### Task objective
Would you retype the listing below word for word, without any of its pictures?

### Entries provided

━━━━

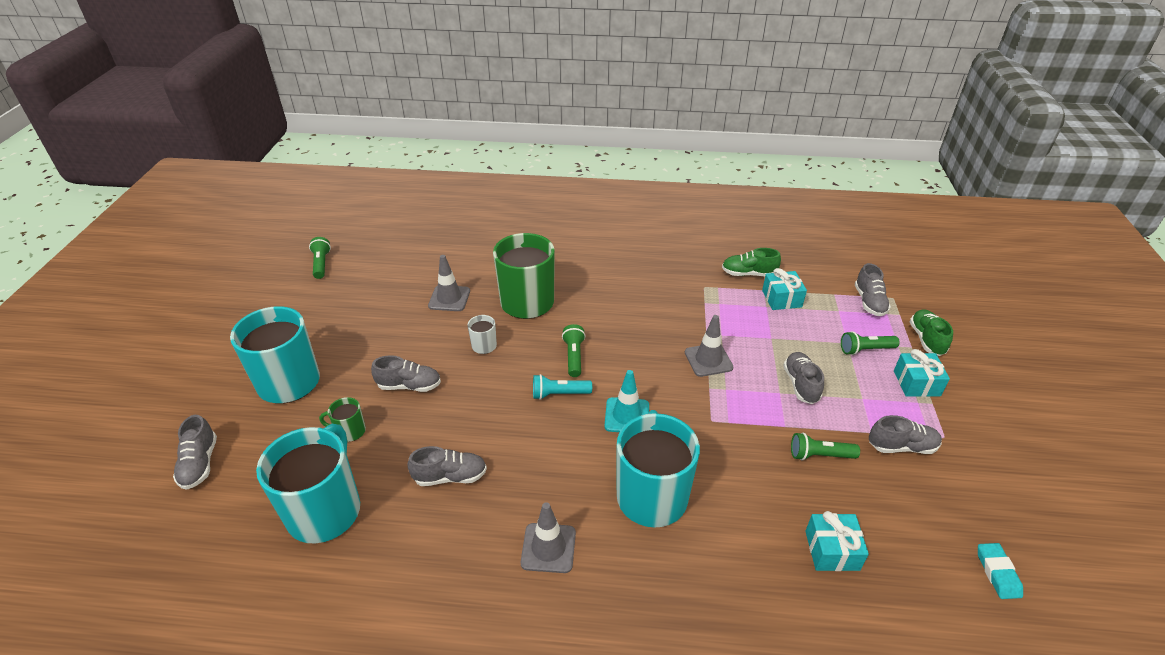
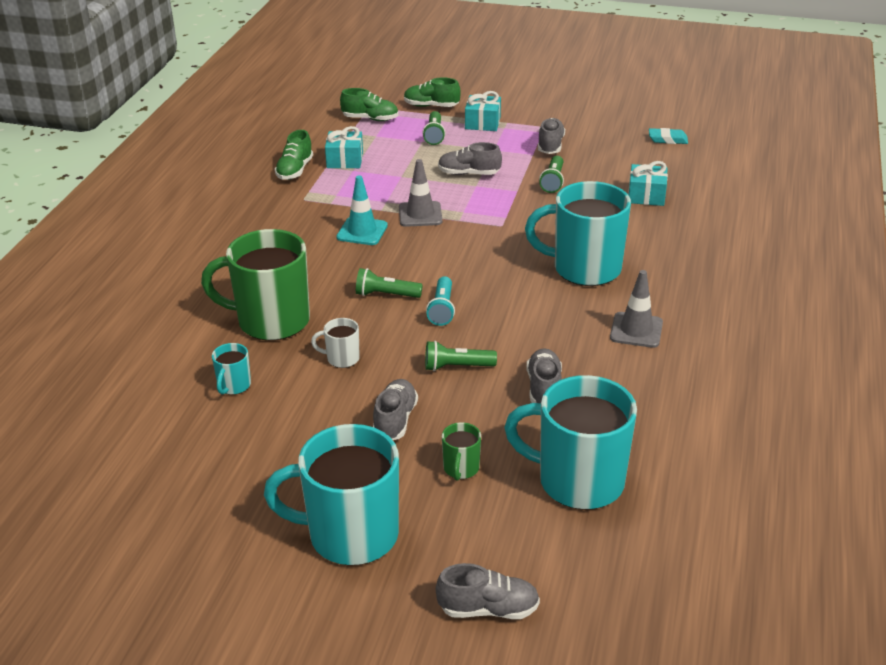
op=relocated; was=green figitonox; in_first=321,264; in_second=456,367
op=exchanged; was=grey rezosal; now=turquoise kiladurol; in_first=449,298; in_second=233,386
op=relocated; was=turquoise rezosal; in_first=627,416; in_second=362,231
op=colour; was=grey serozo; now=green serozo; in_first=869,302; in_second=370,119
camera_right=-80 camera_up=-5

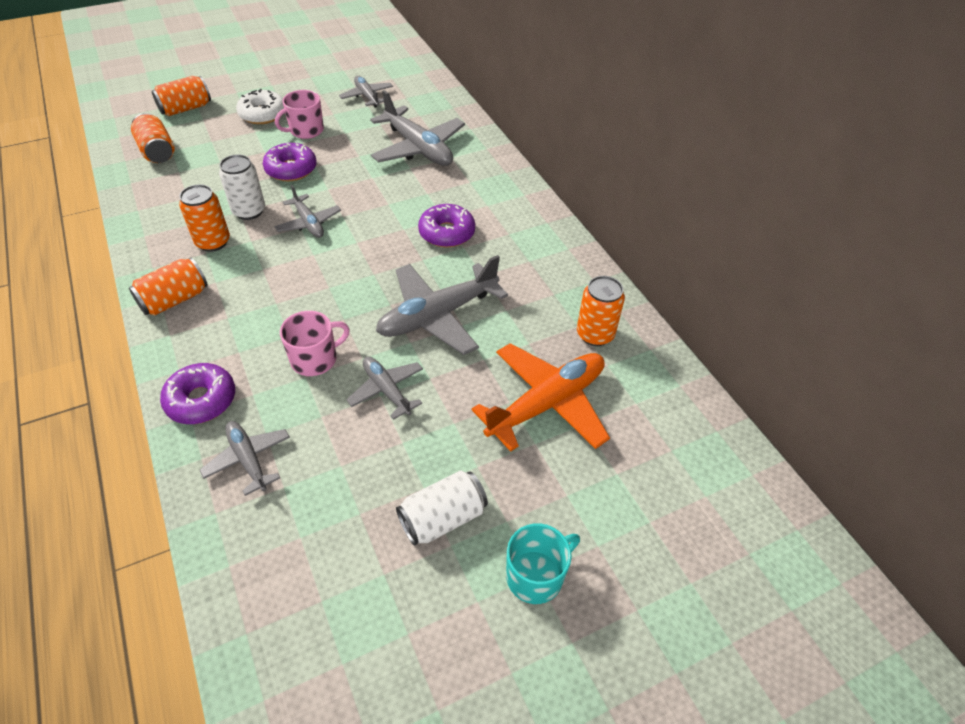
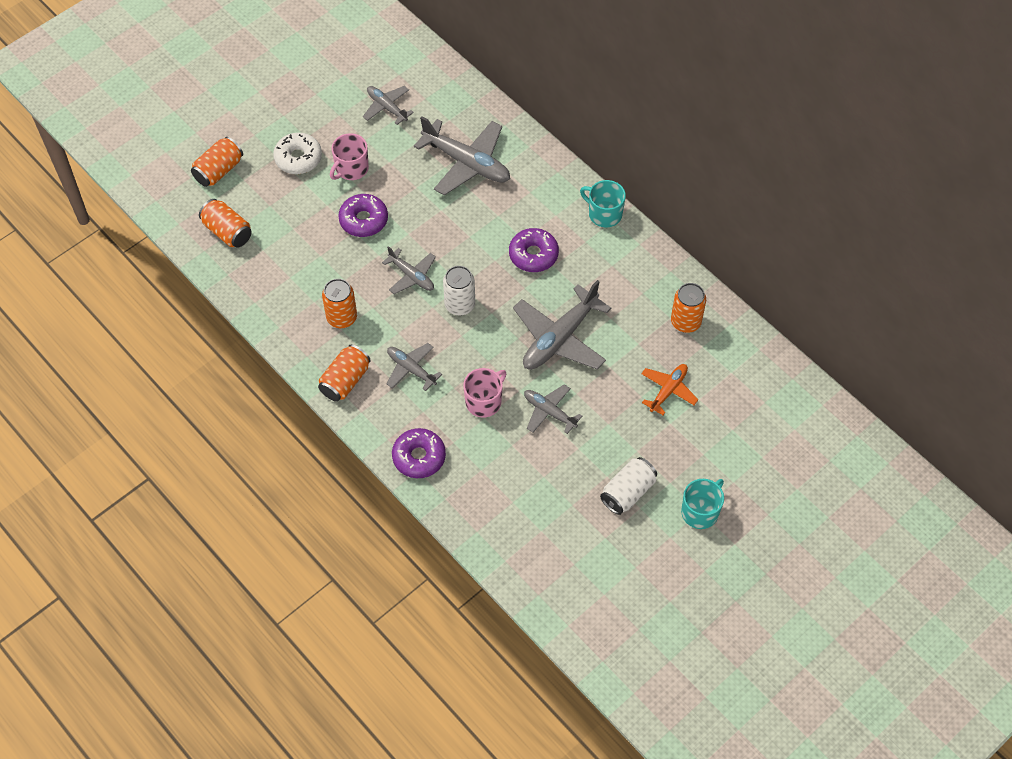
op=relocated; was=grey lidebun; in_first=248,459; in_second=411,369
op=relocated; was=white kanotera; in_first=249,211; in_second=460,305
op=size; was=orange lidebun; in_first=546,404; in_second=668,390; ratio=0.56
op=appeared; now=turquoise kiladurol; in_second=604,214
camera_right=-15 camera_up=10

━━━━

### Problem solution
op=relocated; was=green figitonox; in_first=321,264; in_second=456,367
op=exchanged; was=grey rezosal; now=turquoise kiladurol; in_first=449,298; in_second=233,386
op=relocated; was=turquoise rezosal; in_first=627,416; in_second=362,231
op=colour; was=grey serozo; now=green serozo; in_first=869,302; in_second=370,119
camera_right=-80 camera_up=-5

op=relocated; was=grey lidebun; in_first=248,459; in_second=411,369
op=relocated; was=white kanotera; in_first=249,211; in_second=460,305
op=size; was=orange lidebun; in_first=546,404; in_second=668,390; ratio=0.56
op=appeared; now=turquoise kiladurol; in_second=604,214
camera_right=-15 camera_up=10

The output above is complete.